→ **WHAT TO WORK ON**
Instruction for the entries below: return the part that opens with the line containing "tan brick K5:M5" and closes with the line containing "none -> white brick I4 level 3", exactly, and no pictures.

→ **RECORD SET**
· · · ·
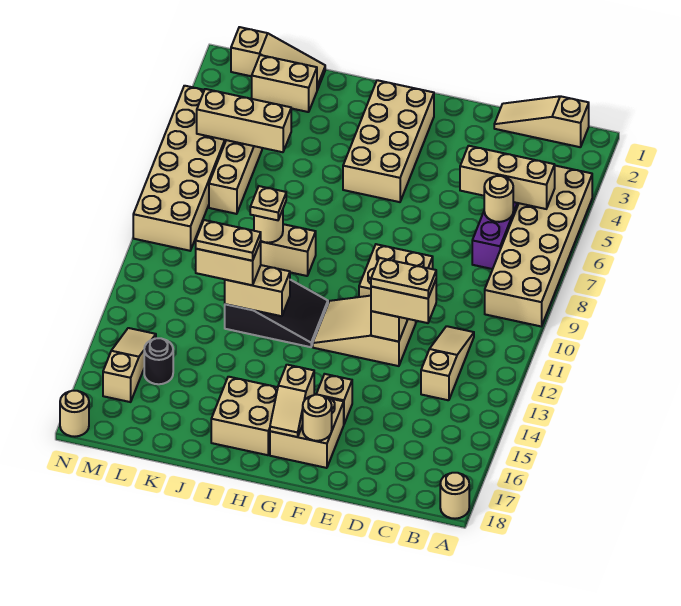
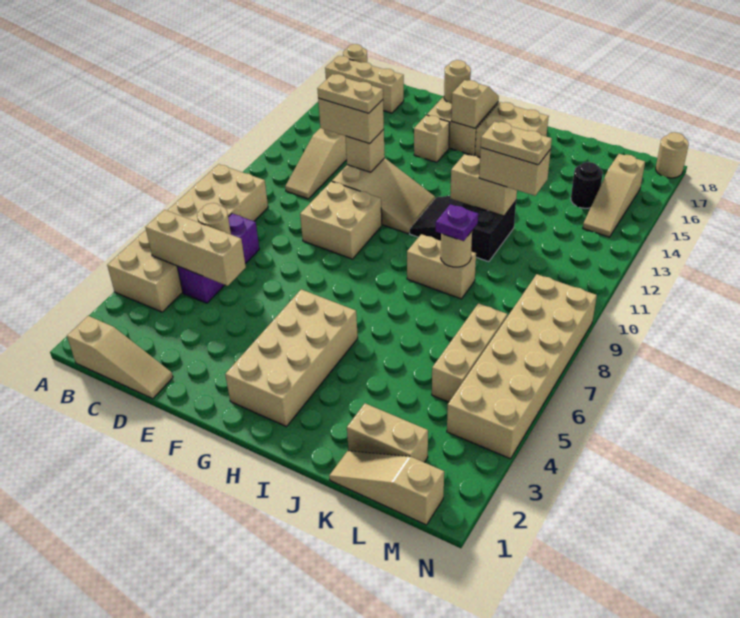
tan plate J9 level 3 -> purple plate J9 level 3
tan brick K5:M5 level 2 -> tan brick A17:C17 level 1

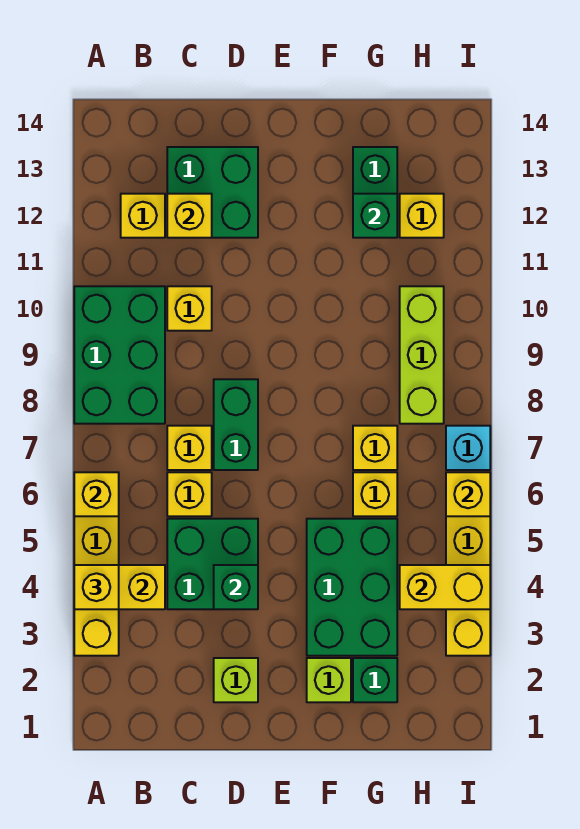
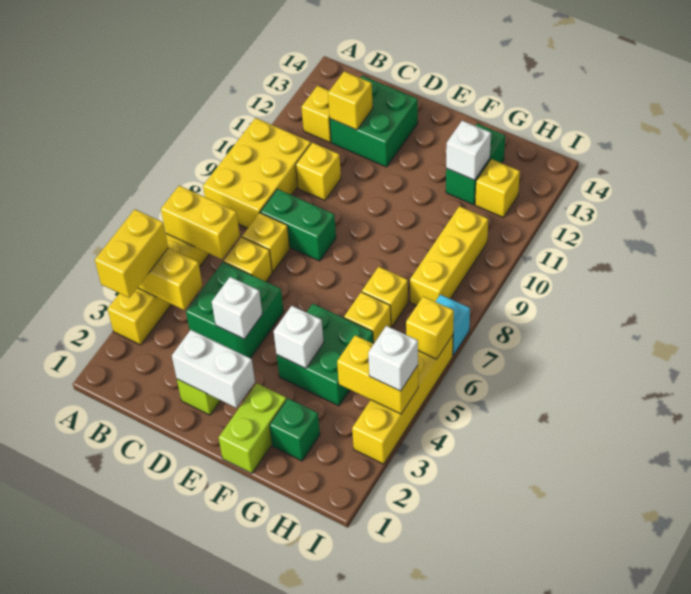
yellow brick A4 level 3 -> yellow brick A3:A4 level 3
yellow brick A6 level 2 -> yellow brick A6:B6 level 2
green brick A8:B10 level 1 -> yellow brick A8:B10 level 1
none -> white brick D2:E2 level 2
green brick D4 level 2 -> white brick D4 level 2
green brick D7:D8 level 1 -> green brick C8:D8 level 1
lime brick F2 level 1 -> lime brick F1:F2 level 1
green brick F3:G5 level 1 -> green brick F4:G5 level 1
none -> white brick F4 level 2
green brick G12 level 2 -> white brick G12 level 2
lime brick H8:H10 level 1 -> yellow brick H8:H10 level 1
none -> white brick I4 level 3

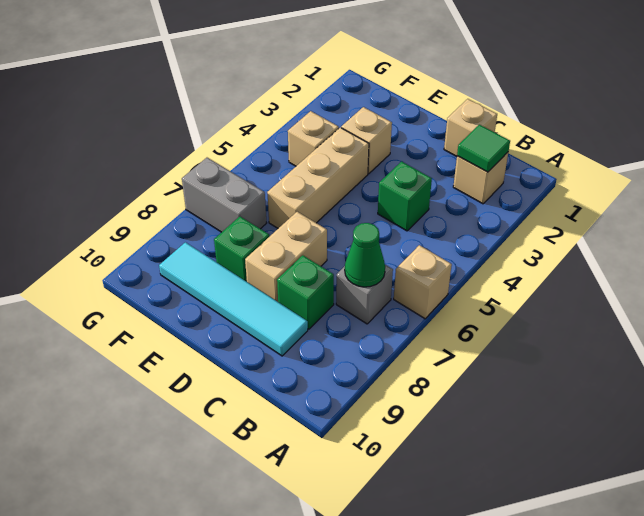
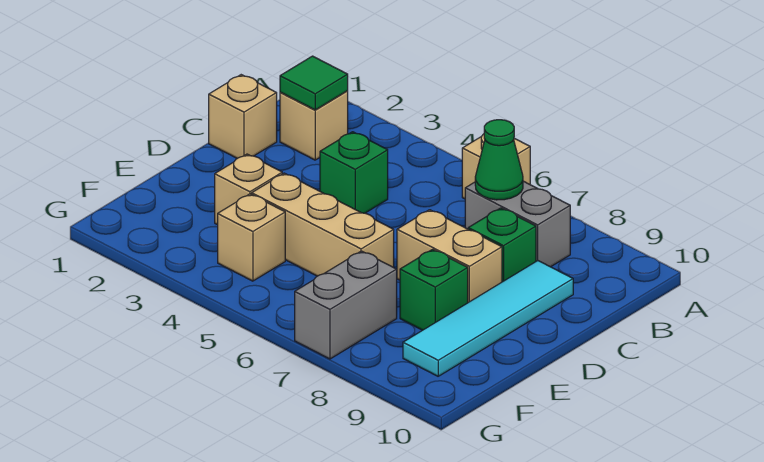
grey brick B7 level 1 -> grey brick B7:B8 level 1

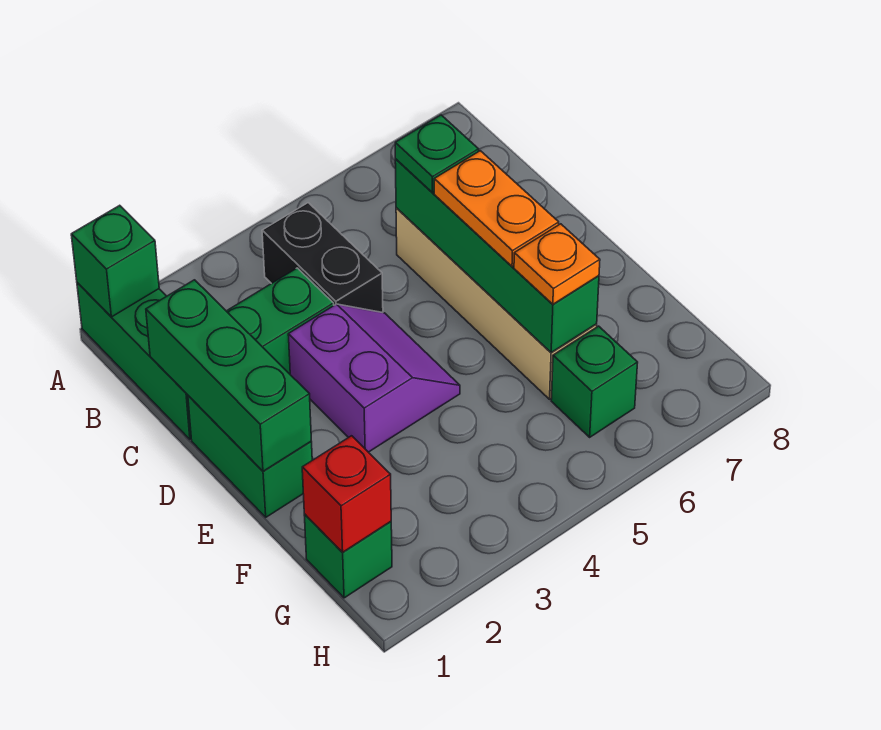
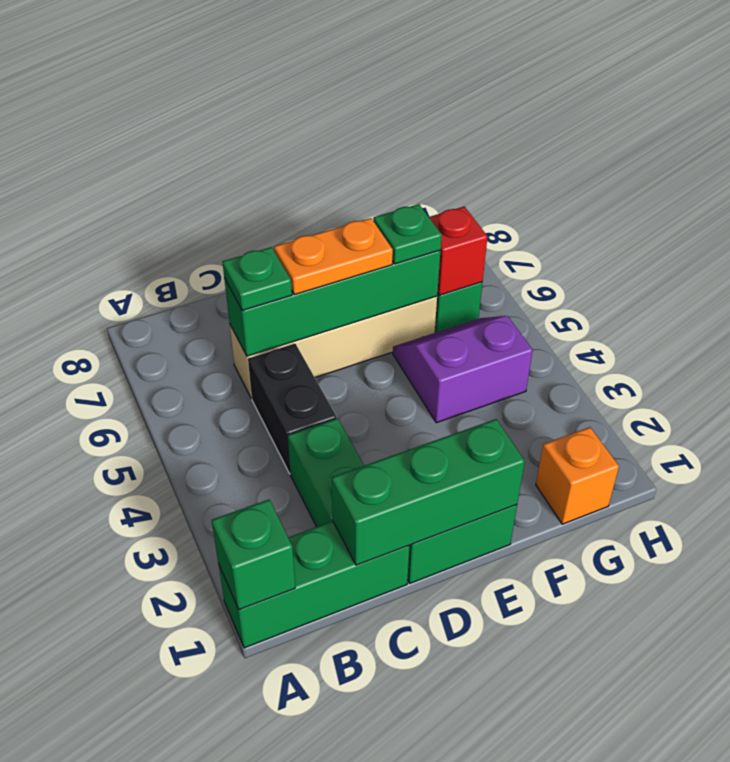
black brick B4:C4 level 1 -> black brick C4:C5 level 1
purple slope D3:E4 level 1 top 3 -> purple slope F4:G5 level 1 top 4
orange plate F6 level 3 -> green plate F6 level 3
green brick G1 level 1 -> orange brick G1 level 1
red brick G1 level 2 -> red brick G6 level 2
· · · ·
→ **RESPONSE**
tan brick K5:M5 level 2 -> tan brick A17:C17 level 1

yellow brick A4 level 3 -> yellow brick A3:A4 level 3
yellow brick A6 level 2 -> yellow brick A6:B6 level 2
green brick A8:B10 level 1 -> yellow brick A8:B10 level 1
none -> white brick D2:E2 level 2
green brick D4 level 2 -> white brick D4 level 2
green brick D7:D8 level 1 -> green brick C8:D8 level 1
lime brick F2 level 1 -> lime brick F1:F2 level 1
green brick F3:G5 level 1 -> green brick F4:G5 level 1
none -> white brick F4 level 2
green brick G12 level 2 -> white brick G12 level 2
lime brick H8:H10 level 1 -> yellow brick H8:H10 level 1
none -> white brick I4 level 3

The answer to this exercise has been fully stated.